Problem requirements >> Skip the images and print the listing exactly.
*** Provided material ***
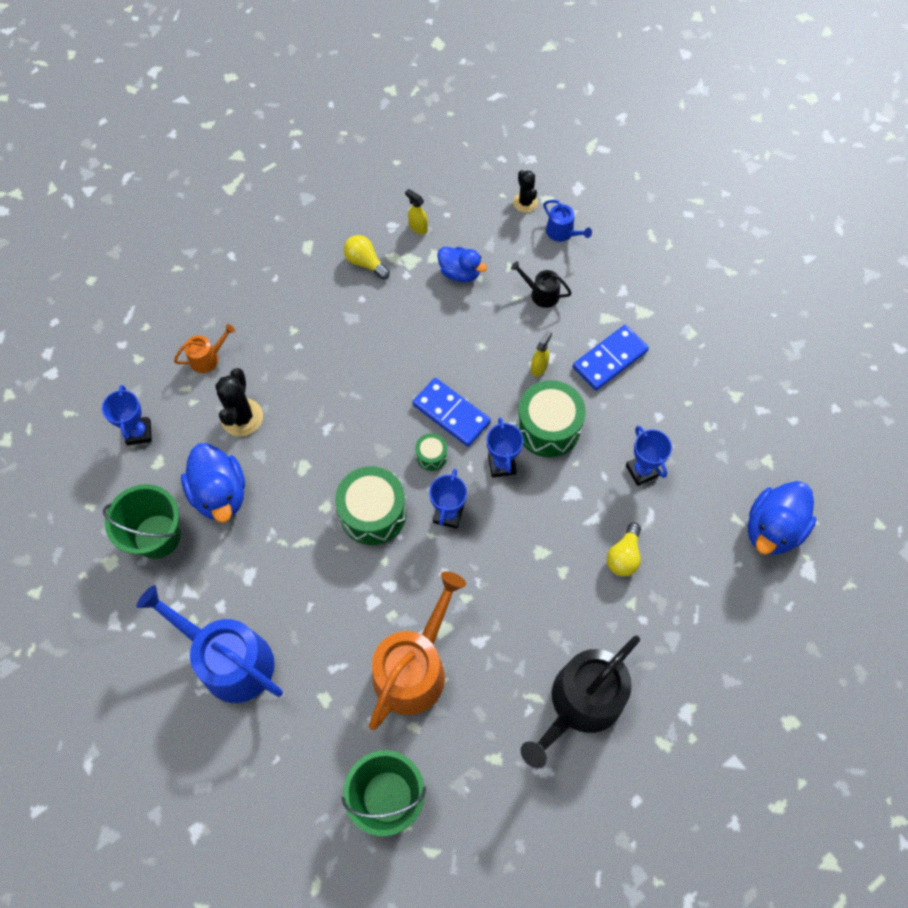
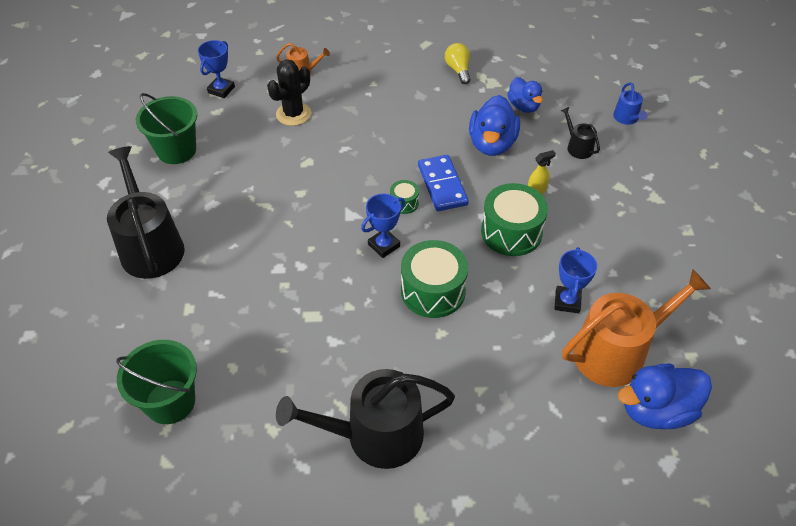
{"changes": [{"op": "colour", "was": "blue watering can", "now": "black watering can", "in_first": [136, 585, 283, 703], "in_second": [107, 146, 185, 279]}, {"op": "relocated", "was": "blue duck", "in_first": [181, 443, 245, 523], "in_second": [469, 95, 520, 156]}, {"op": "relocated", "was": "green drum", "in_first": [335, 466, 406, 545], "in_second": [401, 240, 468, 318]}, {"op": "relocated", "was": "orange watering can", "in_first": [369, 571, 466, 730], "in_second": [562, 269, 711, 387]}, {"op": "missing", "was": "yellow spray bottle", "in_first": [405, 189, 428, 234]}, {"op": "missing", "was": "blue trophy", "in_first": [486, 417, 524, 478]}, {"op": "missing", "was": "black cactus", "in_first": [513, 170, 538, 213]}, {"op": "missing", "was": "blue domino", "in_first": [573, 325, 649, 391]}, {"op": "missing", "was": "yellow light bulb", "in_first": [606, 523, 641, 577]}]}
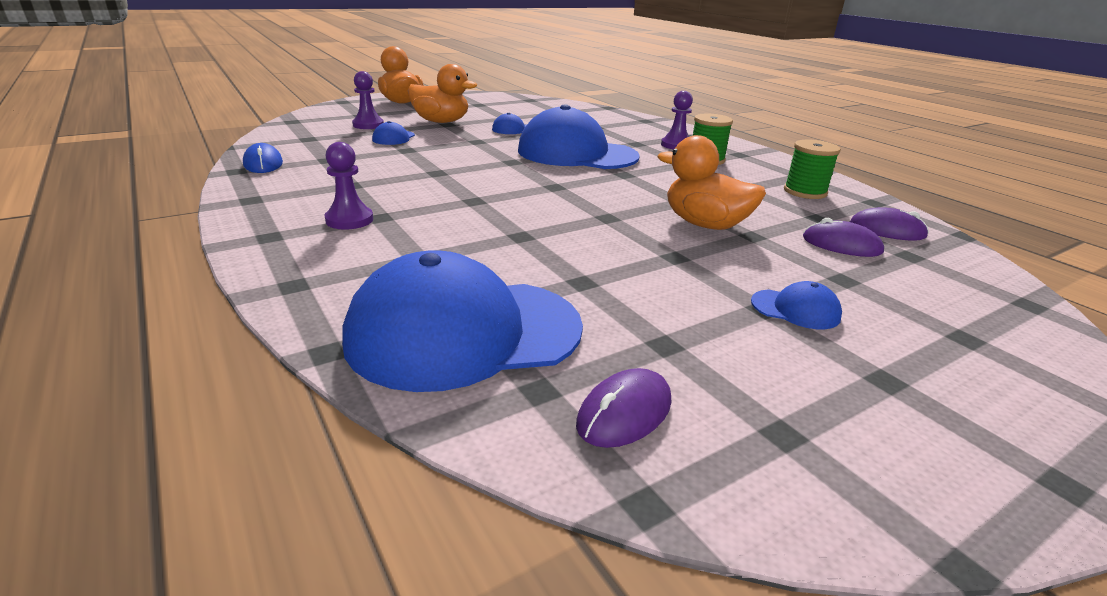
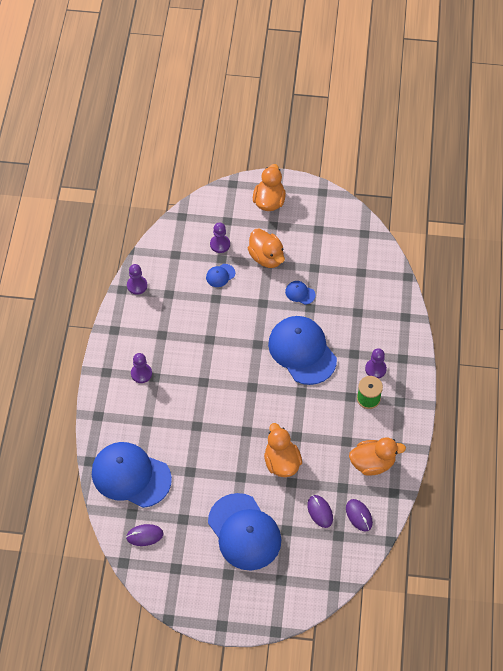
{"changes": [{"op": "exchanged", "was": "blue mouse", "now": "purple pawn", "in_first": [243, 143, 283, 173], "in_second": [127, 264, 147, 295]}, {"op": "size", "was": "blue cap", "in_first": [751, 281, 842, 329], "in_second": [208, 493, 281, 570], "ratio": 2.46}, {"op": "exchanged", "was": "green spool", "now": "orange duck", "in_first": [784, 139, 841, 199], "in_second": [349, 438, 406, 476]}]}
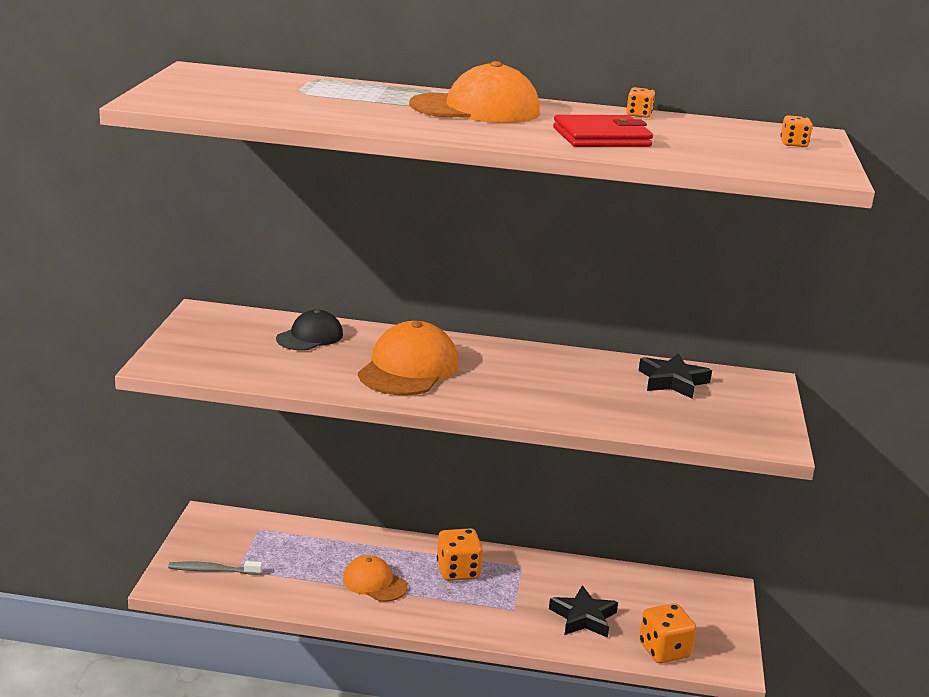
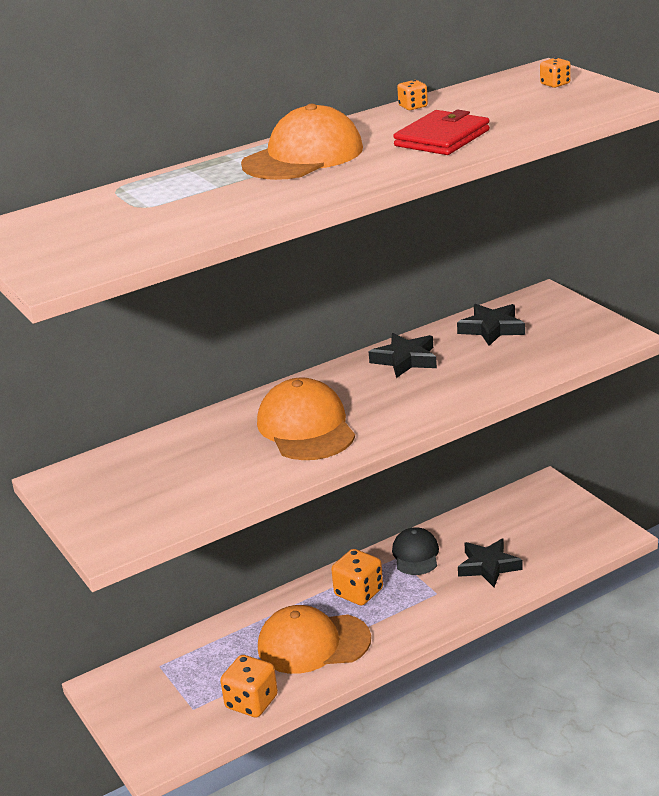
{"changes": [{"op": "missing", "was": "grey toothbrush", "in_first": [168, 561, 262, 575]}, {"op": "relocated", "was": "black cap", "in_first": [276, 309, 343, 351], "in_second": [392, 527, 439, 575]}, {"op": "size", "was": "orange cap", "in_first": [343, 555, 408, 602], "in_second": [258, 605, 371, 674], "ratio": 1.62}, {"op": "relocated", "was": "orange dice", "in_first": [639, 603, 696, 663], "in_second": [220, 655, 278, 718]}, {"op": "appeared", "now": "black star", "in_second": [369, 333, 437, 378]}]}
***
Solution >>
{"changes": [{"op": "colour", "was": "blue watering can", "now": "black watering can", "in_first": [136, 585, 283, 703], "in_second": [107, 146, 185, 279]}, {"op": "relocated", "was": "blue duck", "in_first": [181, 443, 245, 523], "in_second": [469, 95, 520, 156]}, {"op": "relocated", "was": "green drum", "in_first": [335, 466, 406, 545], "in_second": [401, 240, 468, 318]}, {"op": "relocated", "was": "orange watering can", "in_first": [369, 571, 466, 730], "in_second": [562, 269, 711, 387]}, {"op": "missing", "was": "yellow spray bottle", "in_first": [405, 189, 428, 234]}, {"op": "missing", "was": "blue trophy", "in_first": [486, 417, 524, 478]}, {"op": "missing", "was": "black cactus", "in_first": [513, 170, 538, 213]}, {"op": "missing", "was": "blue domino", "in_first": [573, 325, 649, 391]}, {"op": "missing", "was": "yellow light bulb", "in_first": [606, 523, 641, 577]}]}
{"changes": [{"op": "exchanged", "was": "blue mouse", "now": "purple pawn", "in_first": [243, 143, 283, 173], "in_second": [127, 264, 147, 295]}, {"op": "size", "was": "blue cap", "in_first": [751, 281, 842, 329], "in_second": [208, 493, 281, 570], "ratio": 2.46}, {"op": "exchanged", "was": "green spool", "now": "orange duck", "in_first": [784, 139, 841, 199], "in_second": [349, 438, 406, 476]}]}
{"changes": [{"op": "missing", "was": "grey toothbrush", "in_first": [168, 561, 262, 575]}, {"op": "relocated", "was": "black cap", "in_first": [276, 309, 343, 351], "in_second": [392, 527, 439, 575]}, {"op": "size", "was": "orange cap", "in_first": [343, 555, 408, 602], "in_second": [258, 605, 371, 674], "ratio": 1.62}, {"op": "relocated", "was": "orange dice", "in_first": [639, 603, 696, 663], "in_second": [220, 655, 278, 718]}, {"op": "appeared", "now": "black star", "in_second": [369, 333, 437, 378]}]}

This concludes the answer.